[Opening Extracted data section]

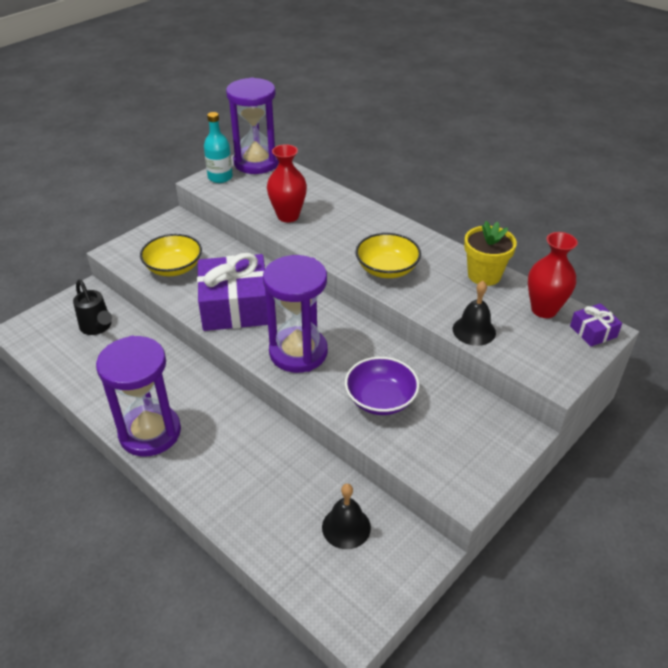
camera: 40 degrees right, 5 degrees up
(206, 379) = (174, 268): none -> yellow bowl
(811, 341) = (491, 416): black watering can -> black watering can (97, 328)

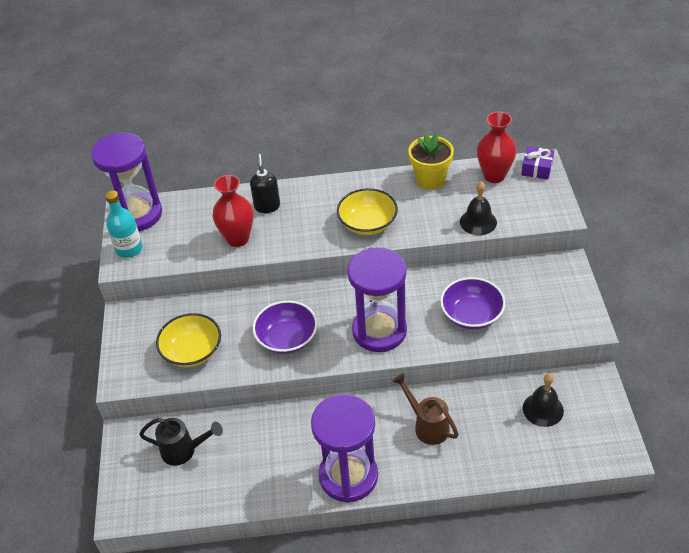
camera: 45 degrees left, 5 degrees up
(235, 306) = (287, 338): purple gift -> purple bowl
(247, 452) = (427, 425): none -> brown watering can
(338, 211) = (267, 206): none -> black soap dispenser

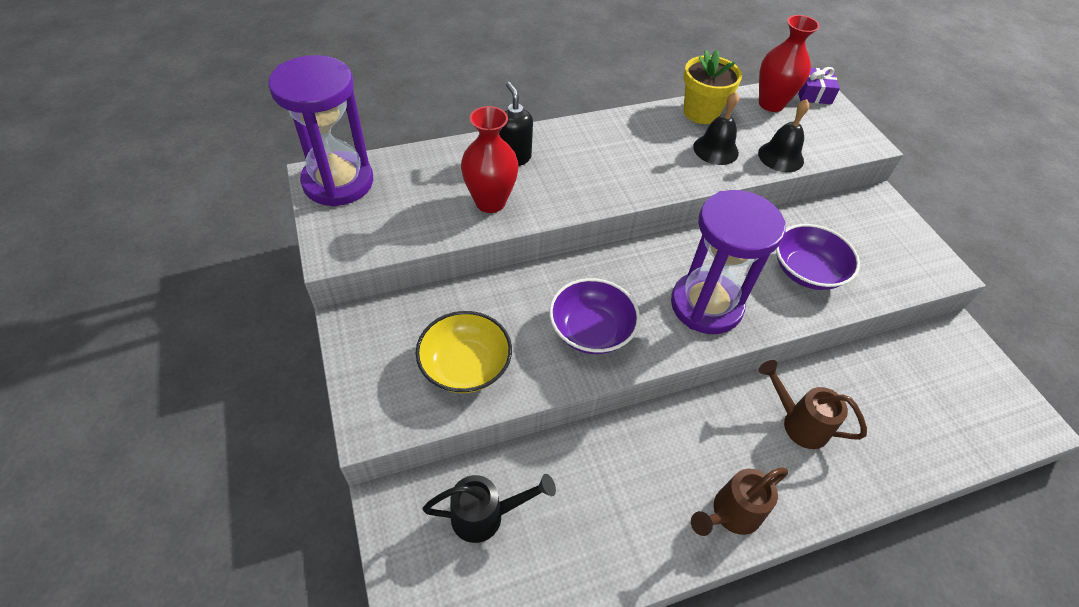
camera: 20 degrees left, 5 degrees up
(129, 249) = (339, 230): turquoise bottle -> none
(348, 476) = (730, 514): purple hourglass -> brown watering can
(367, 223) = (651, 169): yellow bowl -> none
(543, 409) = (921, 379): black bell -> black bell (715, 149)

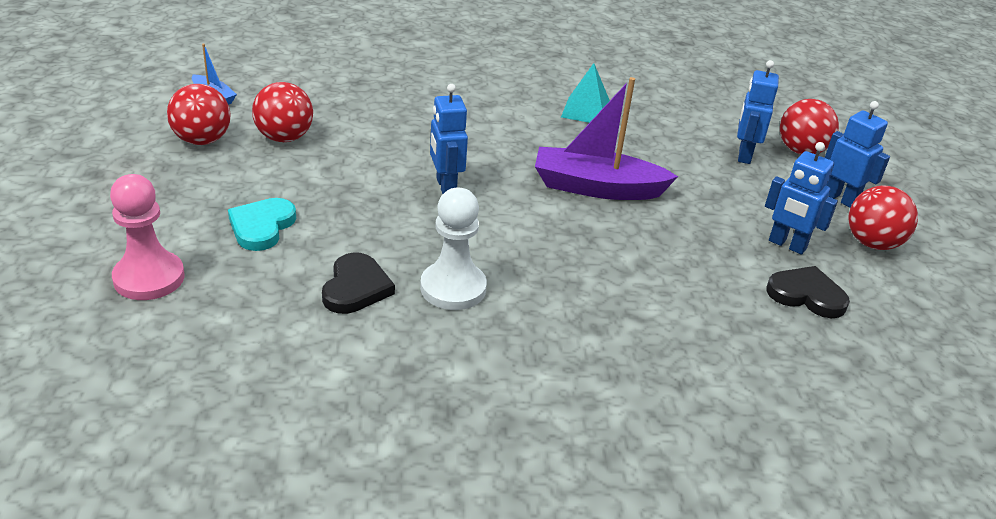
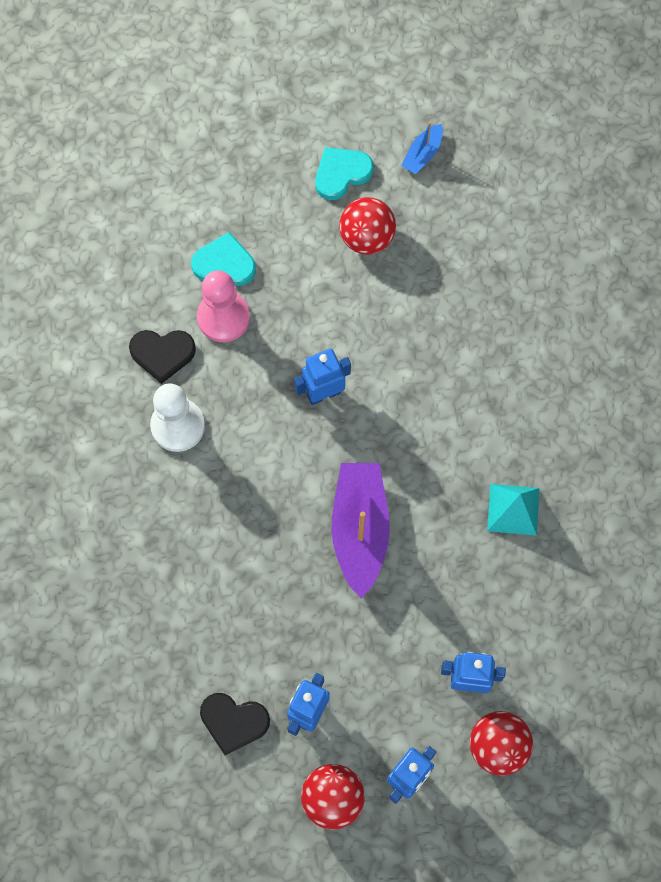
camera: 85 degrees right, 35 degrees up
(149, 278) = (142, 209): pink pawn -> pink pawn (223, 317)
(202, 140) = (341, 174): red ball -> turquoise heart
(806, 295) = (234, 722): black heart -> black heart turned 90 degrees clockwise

[Closing Extracted data section]
[Opening Extracted data section]

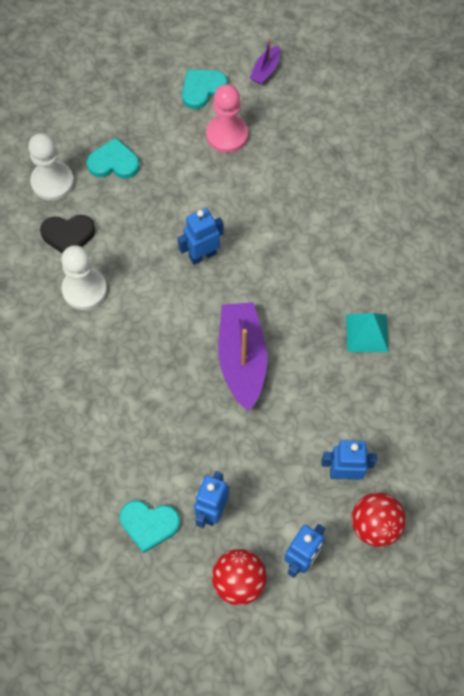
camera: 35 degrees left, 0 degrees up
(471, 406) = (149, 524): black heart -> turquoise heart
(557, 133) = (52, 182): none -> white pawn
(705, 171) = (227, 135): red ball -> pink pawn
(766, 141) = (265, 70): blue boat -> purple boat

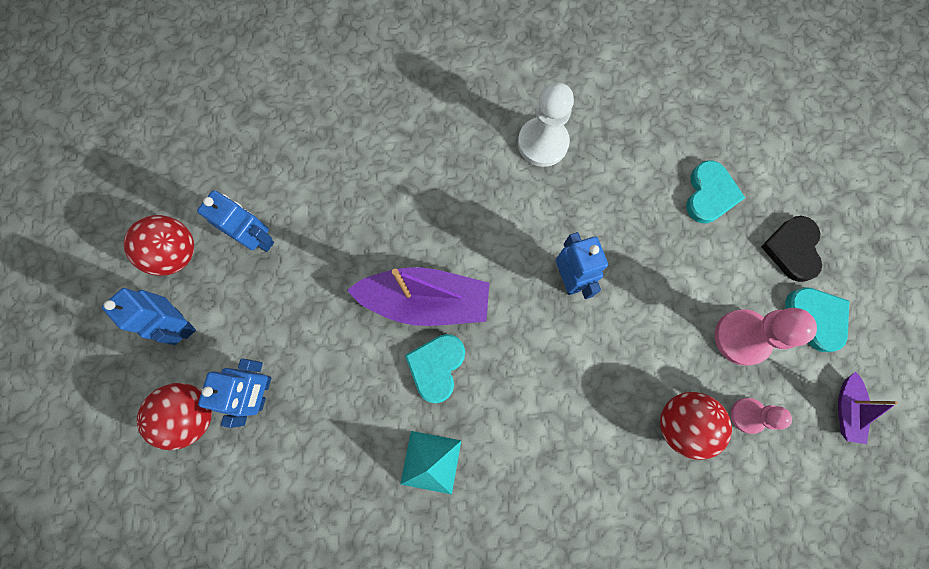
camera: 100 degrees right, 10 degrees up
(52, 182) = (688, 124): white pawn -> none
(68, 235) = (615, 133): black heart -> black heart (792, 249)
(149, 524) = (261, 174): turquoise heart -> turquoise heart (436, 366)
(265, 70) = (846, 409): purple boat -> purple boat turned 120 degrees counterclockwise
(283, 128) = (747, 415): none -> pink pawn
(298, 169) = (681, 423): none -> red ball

[Closing Extracted data section]

Assignment: All lines in the data that contain the word "camera" should be copied.

Task result:
camera: 40 degrees right, 5 degrees up
camera: 45 degrees left, 5 degrees up
camera: 20 degrees left, 5 degrees up
camera: 85 degrees right, 35 degrees up
camera: 35 degrees left, 0 degrees up
camera: 100 degrees right, 10 degrees up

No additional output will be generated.